#### DATA SECTION ####

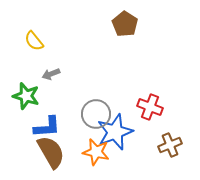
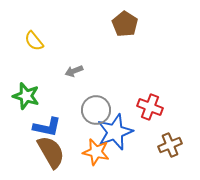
gray arrow: moved 23 px right, 3 px up
gray circle: moved 4 px up
blue L-shape: rotated 16 degrees clockwise
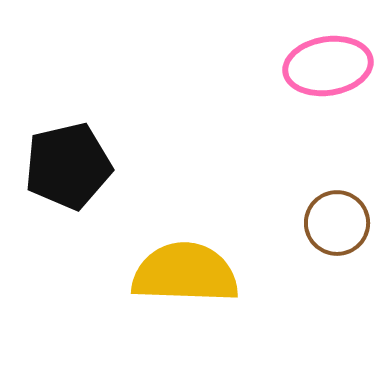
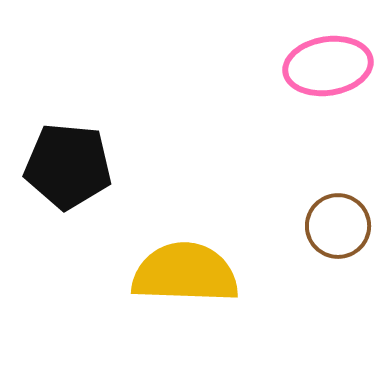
black pentagon: rotated 18 degrees clockwise
brown circle: moved 1 px right, 3 px down
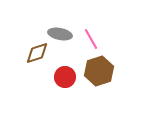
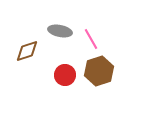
gray ellipse: moved 3 px up
brown diamond: moved 10 px left, 2 px up
red circle: moved 2 px up
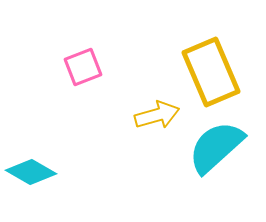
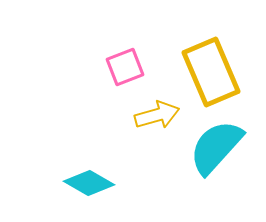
pink square: moved 42 px right
cyan semicircle: rotated 6 degrees counterclockwise
cyan diamond: moved 58 px right, 11 px down
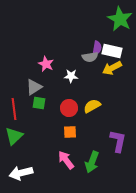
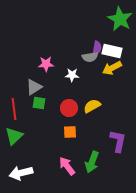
pink star: rotated 28 degrees counterclockwise
white star: moved 1 px right, 1 px up
pink arrow: moved 1 px right, 6 px down
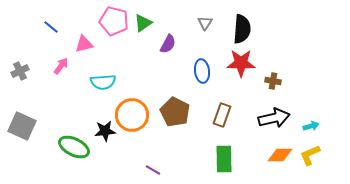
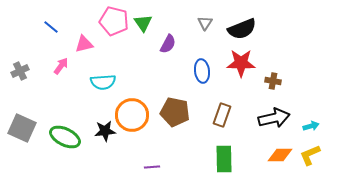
green triangle: rotated 30 degrees counterclockwise
black semicircle: rotated 64 degrees clockwise
brown pentagon: rotated 16 degrees counterclockwise
gray square: moved 2 px down
green ellipse: moved 9 px left, 10 px up
purple line: moved 1 px left, 3 px up; rotated 35 degrees counterclockwise
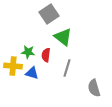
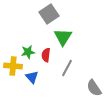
green triangle: rotated 24 degrees clockwise
green star: rotated 16 degrees counterclockwise
gray line: rotated 12 degrees clockwise
blue triangle: moved 4 px down; rotated 32 degrees clockwise
gray semicircle: rotated 18 degrees counterclockwise
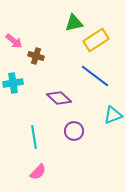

####

If a line of the data contains "cyan", copy it out.

cyan semicircle: rotated 6 degrees counterclockwise
cyan diamond: moved 58 px right, 11 px down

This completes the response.